Dateneinträge:
▼▼▼

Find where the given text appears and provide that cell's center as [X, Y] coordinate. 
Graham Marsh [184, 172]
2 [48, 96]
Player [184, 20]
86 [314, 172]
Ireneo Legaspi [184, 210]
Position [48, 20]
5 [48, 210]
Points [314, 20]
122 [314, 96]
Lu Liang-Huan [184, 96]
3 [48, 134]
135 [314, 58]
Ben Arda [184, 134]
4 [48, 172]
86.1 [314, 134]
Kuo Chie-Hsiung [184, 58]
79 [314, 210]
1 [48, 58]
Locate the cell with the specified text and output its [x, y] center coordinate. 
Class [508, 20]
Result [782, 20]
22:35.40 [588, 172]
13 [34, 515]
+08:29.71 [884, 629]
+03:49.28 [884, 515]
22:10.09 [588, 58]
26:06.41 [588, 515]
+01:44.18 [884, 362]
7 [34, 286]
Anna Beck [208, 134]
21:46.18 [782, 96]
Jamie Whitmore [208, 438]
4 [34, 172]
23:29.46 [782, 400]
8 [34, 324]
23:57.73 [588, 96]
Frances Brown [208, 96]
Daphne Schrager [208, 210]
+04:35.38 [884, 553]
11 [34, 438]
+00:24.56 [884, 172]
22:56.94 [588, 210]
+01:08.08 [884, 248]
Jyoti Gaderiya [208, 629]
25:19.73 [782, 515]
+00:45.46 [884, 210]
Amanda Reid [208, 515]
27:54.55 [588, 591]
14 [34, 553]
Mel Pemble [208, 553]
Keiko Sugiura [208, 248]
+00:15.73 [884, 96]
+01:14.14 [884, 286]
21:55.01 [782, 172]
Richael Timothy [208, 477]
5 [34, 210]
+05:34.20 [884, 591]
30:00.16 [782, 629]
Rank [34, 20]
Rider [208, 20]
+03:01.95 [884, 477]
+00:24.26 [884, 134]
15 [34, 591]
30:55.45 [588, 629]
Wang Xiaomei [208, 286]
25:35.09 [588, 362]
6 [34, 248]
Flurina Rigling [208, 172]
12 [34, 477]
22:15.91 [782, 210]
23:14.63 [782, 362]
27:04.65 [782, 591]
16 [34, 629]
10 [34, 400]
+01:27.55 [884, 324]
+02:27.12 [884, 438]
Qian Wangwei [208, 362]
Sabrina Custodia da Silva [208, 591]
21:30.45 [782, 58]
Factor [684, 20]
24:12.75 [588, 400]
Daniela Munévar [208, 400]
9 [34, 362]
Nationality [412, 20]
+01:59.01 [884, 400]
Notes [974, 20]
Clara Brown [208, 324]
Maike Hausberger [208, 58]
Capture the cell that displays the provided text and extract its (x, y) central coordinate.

▲▲▲

**Was zu tun ist**
Beginne ganz am Anfang der Einträge und höre nach der Zeile mit „3 [48, 134]“ auf. Bitte forme diese Zeilen ohne Leerzeilen in eine nummerierte Liste um.

**Lösung der Aufgabe**
1. Find where the given text appears and provide that cell's center as [X, Y] coordinate. 
2. Graham Marsh [184, 172]
3. 2 [48, 96]
4. Player [184, 20]
5. 86 [314, 172]
6. Ireneo Legaspi [184, 210]
7. Position [48, 20]
8. 5 [48, 210]
9. Points [314, 20]
10. 122 [314, 96]
11. Lu Liang-Huan [184, 96]
12. 3 [48, 134]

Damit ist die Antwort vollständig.